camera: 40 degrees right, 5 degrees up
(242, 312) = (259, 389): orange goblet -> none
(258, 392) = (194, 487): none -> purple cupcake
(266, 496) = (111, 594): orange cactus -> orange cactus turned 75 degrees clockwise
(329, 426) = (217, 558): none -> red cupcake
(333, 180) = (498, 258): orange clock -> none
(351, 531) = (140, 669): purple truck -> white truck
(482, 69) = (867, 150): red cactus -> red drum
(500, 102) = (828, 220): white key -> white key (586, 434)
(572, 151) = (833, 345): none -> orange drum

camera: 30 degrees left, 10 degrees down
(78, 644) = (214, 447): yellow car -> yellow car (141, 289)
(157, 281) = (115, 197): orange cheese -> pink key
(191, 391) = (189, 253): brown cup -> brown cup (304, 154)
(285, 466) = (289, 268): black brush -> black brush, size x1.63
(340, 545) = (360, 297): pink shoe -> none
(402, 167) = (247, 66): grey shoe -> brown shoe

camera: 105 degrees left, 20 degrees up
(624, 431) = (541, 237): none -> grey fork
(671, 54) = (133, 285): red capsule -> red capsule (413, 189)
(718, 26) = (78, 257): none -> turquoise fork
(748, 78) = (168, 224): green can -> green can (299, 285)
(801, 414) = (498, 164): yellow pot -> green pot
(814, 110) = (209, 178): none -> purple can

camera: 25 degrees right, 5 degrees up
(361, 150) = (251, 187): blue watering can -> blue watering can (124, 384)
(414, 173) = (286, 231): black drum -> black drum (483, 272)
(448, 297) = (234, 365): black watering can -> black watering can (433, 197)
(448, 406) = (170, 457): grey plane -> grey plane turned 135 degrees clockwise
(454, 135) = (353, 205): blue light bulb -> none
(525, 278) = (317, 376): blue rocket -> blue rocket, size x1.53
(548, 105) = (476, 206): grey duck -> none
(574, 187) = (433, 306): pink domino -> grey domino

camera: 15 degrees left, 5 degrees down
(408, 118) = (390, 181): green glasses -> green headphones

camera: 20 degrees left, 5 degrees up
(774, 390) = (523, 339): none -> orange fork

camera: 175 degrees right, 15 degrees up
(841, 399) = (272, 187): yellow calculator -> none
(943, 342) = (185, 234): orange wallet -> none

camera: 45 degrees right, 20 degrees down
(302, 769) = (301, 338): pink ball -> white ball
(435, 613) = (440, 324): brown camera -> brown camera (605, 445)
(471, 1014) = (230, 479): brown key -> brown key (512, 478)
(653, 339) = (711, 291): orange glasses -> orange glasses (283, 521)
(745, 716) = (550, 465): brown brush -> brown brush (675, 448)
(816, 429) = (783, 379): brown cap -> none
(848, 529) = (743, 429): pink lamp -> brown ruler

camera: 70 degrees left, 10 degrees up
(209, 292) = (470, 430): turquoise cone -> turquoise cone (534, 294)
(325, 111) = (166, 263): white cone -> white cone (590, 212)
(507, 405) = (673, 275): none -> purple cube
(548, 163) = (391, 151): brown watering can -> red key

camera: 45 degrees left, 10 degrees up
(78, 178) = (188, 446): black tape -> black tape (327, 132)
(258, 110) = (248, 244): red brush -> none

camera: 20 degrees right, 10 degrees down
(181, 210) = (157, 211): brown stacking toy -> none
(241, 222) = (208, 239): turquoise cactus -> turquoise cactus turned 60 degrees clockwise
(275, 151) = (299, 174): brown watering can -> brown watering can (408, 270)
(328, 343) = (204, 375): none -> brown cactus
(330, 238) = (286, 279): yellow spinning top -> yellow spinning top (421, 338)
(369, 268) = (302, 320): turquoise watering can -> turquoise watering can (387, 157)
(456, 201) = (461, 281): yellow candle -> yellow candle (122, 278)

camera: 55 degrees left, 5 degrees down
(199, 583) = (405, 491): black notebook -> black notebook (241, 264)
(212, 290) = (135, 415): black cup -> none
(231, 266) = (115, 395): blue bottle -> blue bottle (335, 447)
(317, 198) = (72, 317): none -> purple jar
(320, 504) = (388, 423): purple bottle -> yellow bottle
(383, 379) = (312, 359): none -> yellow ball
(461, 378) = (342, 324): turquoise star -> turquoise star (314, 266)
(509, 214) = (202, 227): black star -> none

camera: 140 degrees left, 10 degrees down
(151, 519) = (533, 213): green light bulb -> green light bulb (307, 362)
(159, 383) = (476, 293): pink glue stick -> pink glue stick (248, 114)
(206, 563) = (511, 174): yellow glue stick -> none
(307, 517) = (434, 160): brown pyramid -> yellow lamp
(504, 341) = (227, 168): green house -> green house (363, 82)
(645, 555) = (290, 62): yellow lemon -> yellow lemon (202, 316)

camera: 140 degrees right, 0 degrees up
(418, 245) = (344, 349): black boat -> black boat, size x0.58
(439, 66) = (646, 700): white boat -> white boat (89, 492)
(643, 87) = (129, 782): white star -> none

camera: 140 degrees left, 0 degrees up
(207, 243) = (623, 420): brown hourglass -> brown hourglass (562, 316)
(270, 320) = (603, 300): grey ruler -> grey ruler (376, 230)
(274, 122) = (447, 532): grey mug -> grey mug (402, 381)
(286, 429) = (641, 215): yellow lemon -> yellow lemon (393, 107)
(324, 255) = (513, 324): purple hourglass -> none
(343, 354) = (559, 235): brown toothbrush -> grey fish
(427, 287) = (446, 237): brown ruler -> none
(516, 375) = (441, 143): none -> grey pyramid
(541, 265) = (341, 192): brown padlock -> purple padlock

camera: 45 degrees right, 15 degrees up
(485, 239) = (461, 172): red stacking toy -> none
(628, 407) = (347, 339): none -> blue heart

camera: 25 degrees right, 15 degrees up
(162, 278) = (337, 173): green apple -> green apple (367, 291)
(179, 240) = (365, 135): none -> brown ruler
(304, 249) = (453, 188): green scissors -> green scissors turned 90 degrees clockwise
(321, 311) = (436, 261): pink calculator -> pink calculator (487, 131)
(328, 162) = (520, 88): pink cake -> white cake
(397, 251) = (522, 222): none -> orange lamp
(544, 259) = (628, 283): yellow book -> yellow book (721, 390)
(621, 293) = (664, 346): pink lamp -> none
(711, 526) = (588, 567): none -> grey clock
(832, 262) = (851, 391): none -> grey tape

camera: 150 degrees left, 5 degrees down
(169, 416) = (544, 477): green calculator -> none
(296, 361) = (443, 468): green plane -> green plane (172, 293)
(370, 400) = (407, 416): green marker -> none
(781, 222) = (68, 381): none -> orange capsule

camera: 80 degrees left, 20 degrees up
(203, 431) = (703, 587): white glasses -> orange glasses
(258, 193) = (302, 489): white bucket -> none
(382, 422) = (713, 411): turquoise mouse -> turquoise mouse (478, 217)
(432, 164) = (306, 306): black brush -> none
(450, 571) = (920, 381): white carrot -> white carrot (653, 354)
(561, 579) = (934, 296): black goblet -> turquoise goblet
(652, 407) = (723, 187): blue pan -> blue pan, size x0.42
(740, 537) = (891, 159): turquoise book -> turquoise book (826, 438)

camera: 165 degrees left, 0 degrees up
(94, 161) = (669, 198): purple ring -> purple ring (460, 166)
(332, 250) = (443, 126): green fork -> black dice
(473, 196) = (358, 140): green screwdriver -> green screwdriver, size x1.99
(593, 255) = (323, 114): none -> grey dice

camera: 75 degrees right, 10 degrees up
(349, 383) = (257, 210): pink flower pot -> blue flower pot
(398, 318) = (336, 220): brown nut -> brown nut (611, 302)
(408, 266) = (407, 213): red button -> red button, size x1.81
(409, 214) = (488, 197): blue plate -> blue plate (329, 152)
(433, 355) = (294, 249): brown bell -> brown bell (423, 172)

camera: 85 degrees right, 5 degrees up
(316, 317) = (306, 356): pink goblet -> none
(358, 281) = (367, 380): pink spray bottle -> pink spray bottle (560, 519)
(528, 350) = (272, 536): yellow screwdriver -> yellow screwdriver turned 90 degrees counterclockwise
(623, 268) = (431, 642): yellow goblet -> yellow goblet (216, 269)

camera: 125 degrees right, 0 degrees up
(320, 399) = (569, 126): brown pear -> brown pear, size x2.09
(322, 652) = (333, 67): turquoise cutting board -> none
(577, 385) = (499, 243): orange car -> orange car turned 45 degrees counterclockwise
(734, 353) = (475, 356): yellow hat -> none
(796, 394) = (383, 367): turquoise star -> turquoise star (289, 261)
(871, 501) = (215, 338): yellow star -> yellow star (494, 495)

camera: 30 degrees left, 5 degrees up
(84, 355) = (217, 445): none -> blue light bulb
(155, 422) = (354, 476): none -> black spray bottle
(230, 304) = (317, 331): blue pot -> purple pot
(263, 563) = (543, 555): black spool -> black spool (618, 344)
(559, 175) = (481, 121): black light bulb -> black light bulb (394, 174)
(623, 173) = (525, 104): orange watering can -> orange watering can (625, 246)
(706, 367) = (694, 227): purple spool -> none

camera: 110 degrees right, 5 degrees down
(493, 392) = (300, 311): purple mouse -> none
══════
:: AIM OF THE EXERCISE ::
From the entries above, give again exactly the lines running from the line with "(159, 383) = (476, 293): pink" to the line with "(207, 243) = (623, 420): brown"; include both of those lines.

:: ANSWER SECTION ::
(159, 383) = (476, 293): pink glue stick -> pink glue stick (248, 114)
(206, 563) = (511, 174): yellow glue stick -> none
(307, 517) = (434, 160): brown pyramid -> yellow lamp
(504, 341) = (227, 168): green house -> green house (363, 82)
(645, 555) = (290, 62): yellow lemon -> yellow lemon (202, 316)

camera: 140 degrees right, 0 degrees up
(418, 245) = (344, 349): black boat -> black boat, size x0.58
(439, 66) = (646, 700): white boat -> white boat (89, 492)
(643, 87) = (129, 782): white star -> none

camera: 140 degrees left, 0 degrees up
(207, 243) = (623, 420): brown hourglass -> brown hourglass (562, 316)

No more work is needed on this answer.